DATA UNDER STUDY START

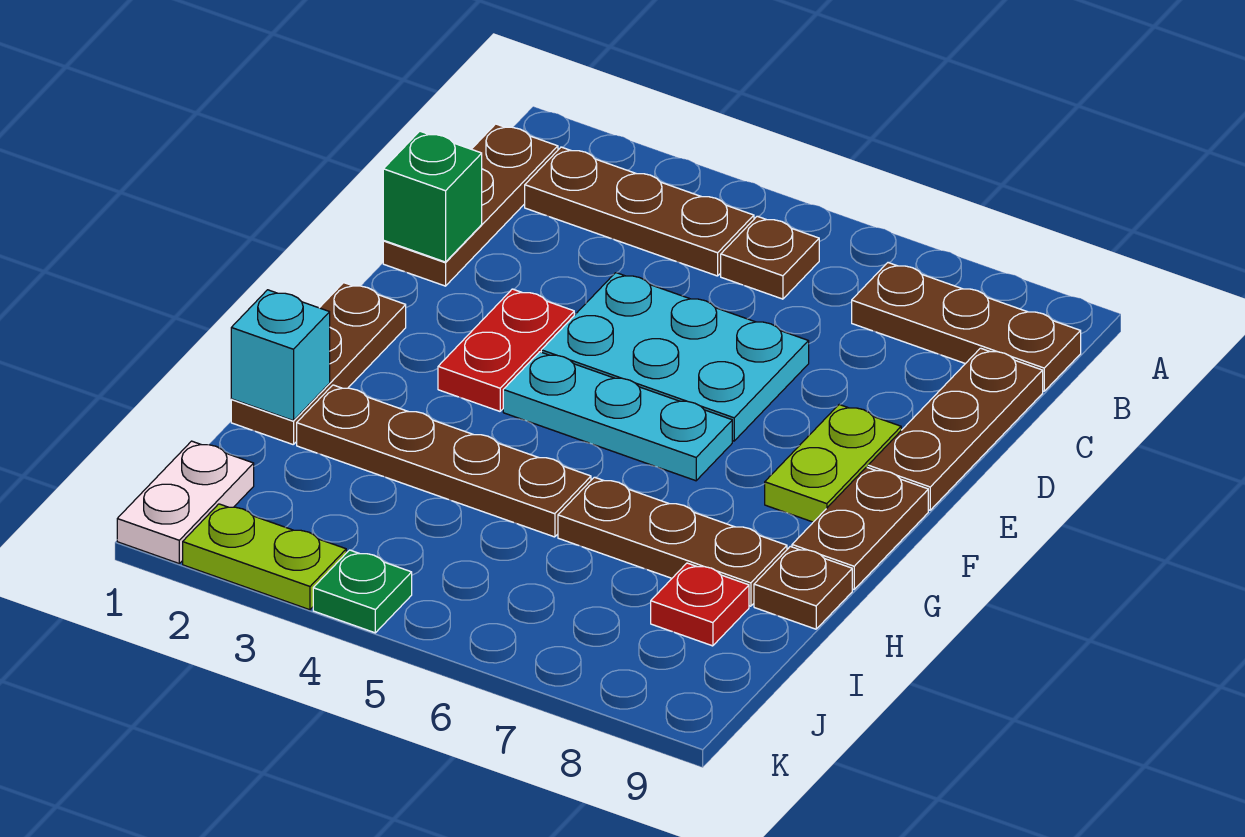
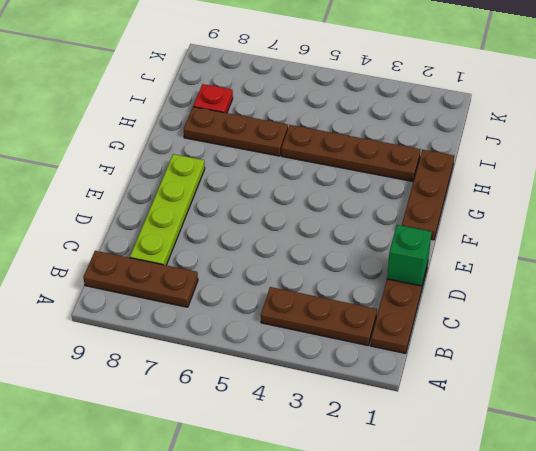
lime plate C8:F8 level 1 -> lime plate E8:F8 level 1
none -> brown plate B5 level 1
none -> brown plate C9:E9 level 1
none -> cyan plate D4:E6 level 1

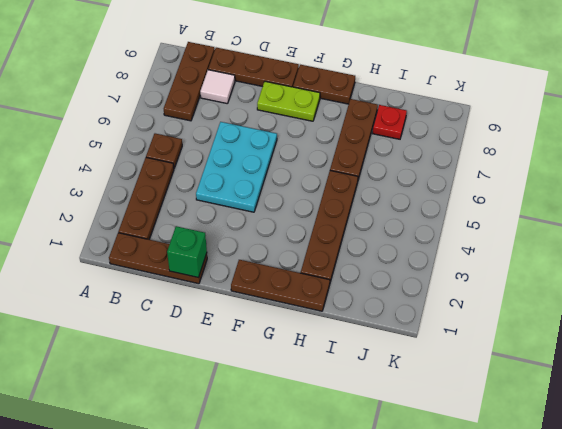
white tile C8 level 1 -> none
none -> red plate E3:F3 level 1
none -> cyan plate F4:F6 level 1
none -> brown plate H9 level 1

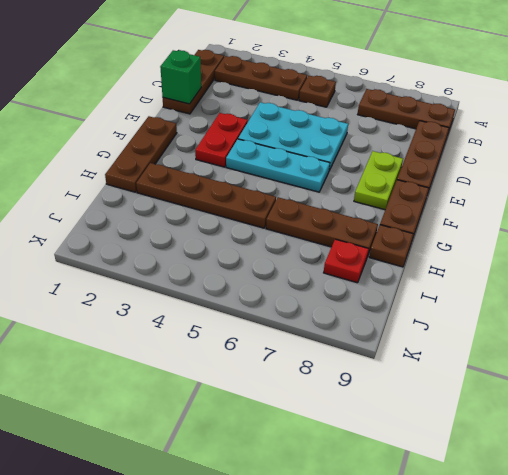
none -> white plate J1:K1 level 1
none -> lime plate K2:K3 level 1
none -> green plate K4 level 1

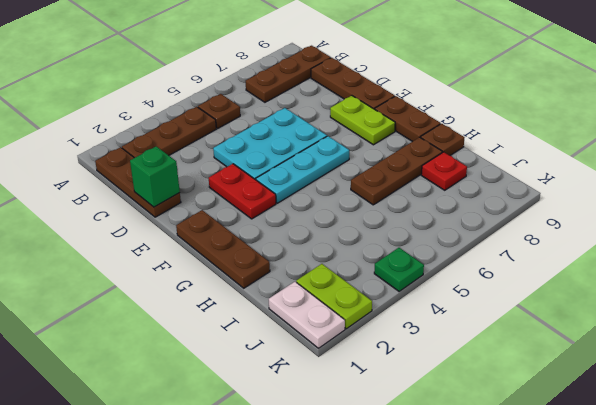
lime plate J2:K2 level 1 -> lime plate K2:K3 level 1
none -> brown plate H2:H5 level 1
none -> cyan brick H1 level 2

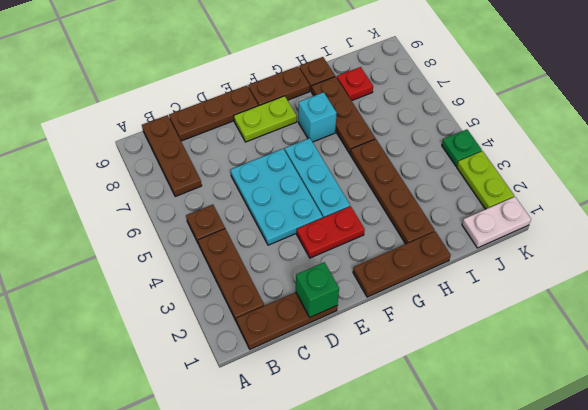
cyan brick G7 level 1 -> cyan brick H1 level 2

DATA UNDER STUDY END
DATA UNDER STUDY START

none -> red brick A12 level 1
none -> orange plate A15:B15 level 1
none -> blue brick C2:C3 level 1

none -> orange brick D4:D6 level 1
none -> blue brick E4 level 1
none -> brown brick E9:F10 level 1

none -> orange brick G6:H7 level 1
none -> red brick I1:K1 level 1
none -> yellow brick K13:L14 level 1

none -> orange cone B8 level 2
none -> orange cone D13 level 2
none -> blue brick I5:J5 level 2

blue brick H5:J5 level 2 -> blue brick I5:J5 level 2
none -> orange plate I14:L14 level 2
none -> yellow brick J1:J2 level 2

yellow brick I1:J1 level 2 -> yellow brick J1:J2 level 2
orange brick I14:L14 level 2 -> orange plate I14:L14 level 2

DATA UNDER STUDY END

### WORK REQUEST
Out of the records above, set down only the lines from the one that contains "white tile C8 level 1 -> none" through the one that contains "none -> brown plate H2:H5 level 1", unchanged and without the pictures.

### RESPONSE BELOW
white tile C8 level 1 -> none
none -> red plate E3:F3 level 1
none -> cyan plate F4:F6 level 1
none -> brown plate H9 level 1

none -> white plate J1:K1 level 1
none -> lime plate K2:K3 level 1
none -> green plate K4 level 1

lime plate J2:K2 level 1 -> lime plate K2:K3 level 1
none -> brown plate H2:H5 level 1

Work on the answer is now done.